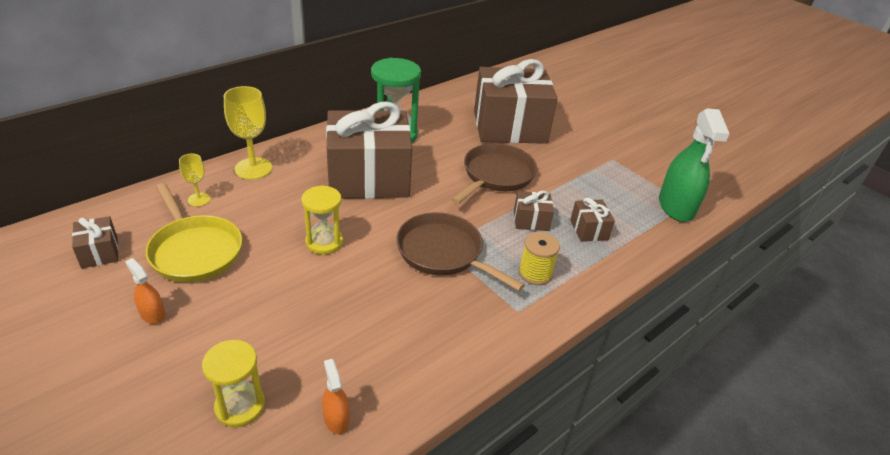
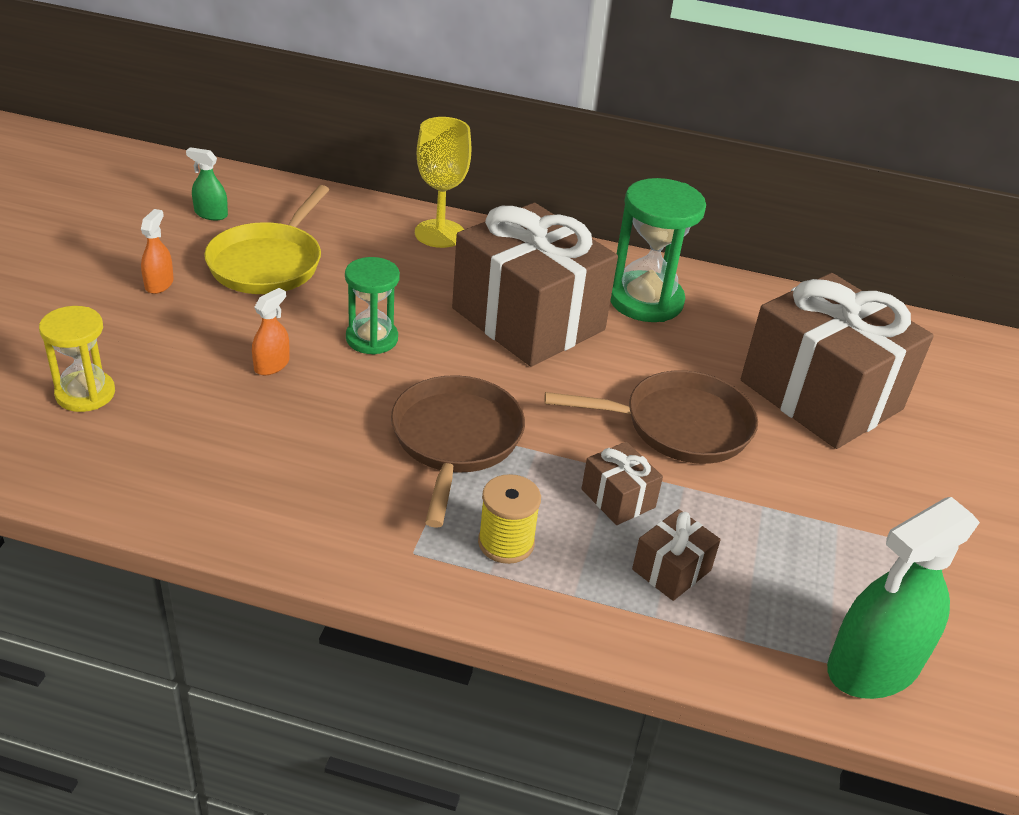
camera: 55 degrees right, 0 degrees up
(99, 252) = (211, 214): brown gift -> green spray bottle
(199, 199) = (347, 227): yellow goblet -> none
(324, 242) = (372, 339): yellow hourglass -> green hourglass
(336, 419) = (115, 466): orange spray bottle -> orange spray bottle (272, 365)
--
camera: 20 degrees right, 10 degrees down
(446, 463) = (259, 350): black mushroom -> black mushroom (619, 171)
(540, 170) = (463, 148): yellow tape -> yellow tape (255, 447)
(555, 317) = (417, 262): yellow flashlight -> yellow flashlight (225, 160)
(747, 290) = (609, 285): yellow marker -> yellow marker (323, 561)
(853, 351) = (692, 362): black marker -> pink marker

**Requirement**
Count every line of the material that holds "spray". Reply with the number alone.

**Output below**
2